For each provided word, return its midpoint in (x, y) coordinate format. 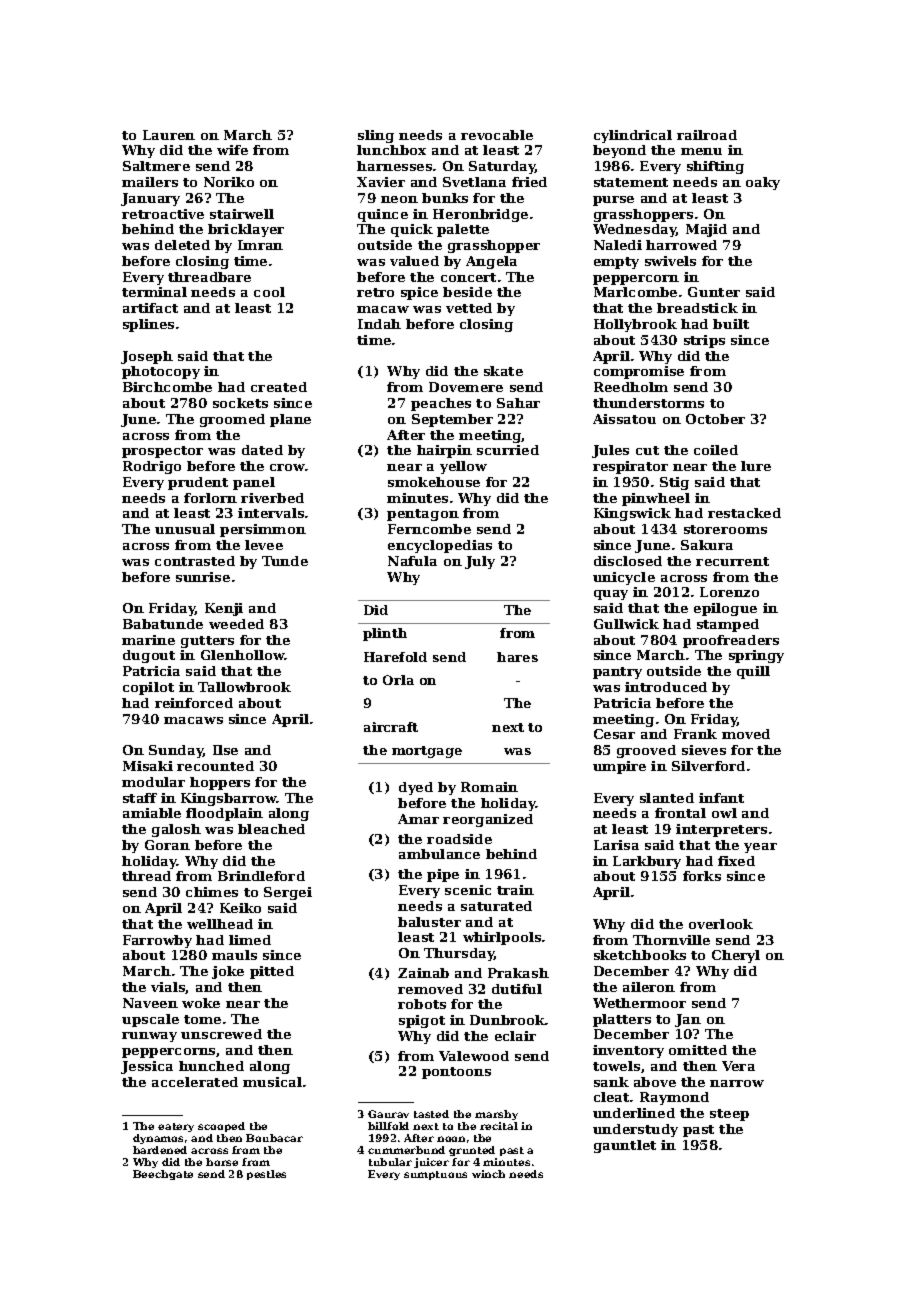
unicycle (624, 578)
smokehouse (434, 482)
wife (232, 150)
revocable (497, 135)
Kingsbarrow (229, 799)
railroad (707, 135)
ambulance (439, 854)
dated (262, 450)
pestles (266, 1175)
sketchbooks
━━━━━━
§ **SET TASK**
Return every item above verbatim, omitting the pictures.

§ **ANSWER FOR THIS EXERCISE**
For each provided word, return its midpoint in (x, y) coordinate format. 
unicycle (624, 578)
smokehouse (434, 482)
wife (232, 150)
revocable (497, 135)
Kingsbarrow (229, 799)
railroad (707, 135)
ambulance (439, 854)
dated (262, 450)
pestles (266, 1175)
sketchbooks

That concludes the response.